### Task details
Copy out everything from the start of the listing down to the line containing "USC Upstate (338, 471)", including that line, with each line unchanged.

### Provided material
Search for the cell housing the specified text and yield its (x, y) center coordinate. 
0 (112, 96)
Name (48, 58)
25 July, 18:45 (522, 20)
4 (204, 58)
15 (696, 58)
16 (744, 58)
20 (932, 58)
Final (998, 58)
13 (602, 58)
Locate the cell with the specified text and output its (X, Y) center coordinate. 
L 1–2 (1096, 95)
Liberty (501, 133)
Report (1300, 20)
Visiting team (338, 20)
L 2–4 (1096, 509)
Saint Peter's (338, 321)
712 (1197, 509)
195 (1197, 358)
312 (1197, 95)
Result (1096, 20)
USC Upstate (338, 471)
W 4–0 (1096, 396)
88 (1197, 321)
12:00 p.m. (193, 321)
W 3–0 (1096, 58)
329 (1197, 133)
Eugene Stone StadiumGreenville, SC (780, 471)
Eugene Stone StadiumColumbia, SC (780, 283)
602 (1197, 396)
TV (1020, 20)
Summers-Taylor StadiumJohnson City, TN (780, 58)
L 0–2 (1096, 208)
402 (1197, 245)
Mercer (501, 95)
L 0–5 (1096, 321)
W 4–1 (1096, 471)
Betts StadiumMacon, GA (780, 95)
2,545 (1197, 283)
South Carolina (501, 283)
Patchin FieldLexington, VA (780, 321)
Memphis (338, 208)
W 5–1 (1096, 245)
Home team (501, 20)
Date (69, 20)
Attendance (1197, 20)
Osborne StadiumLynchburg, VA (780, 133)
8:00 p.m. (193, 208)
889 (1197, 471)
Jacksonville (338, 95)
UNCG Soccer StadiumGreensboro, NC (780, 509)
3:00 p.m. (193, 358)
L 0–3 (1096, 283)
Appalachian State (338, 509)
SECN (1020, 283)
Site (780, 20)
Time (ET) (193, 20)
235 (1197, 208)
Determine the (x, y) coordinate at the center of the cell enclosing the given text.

### Exercise output
Search for the cell housing the specified text and yield its (x, y) center coordinate. 
0 (112, 96)
Name (48, 58)
25 July, 18:45 (522, 20)
4 (204, 58)
15 (696, 58)
16 (744, 58)
20 (932, 58)
Final (998, 58)
13 (602, 58)
Locate the cell with the specified text and output its (X, Y) center coordinate. 
L 1–2 (1096, 95)
Liberty (501, 133)
Report (1300, 20)
Visiting team (338, 20)
L 2–4 (1096, 509)
Saint Peter's (338, 321)
712 (1197, 509)
195 (1197, 358)
312 (1197, 95)
Result (1096, 20)
USC Upstate (338, 471)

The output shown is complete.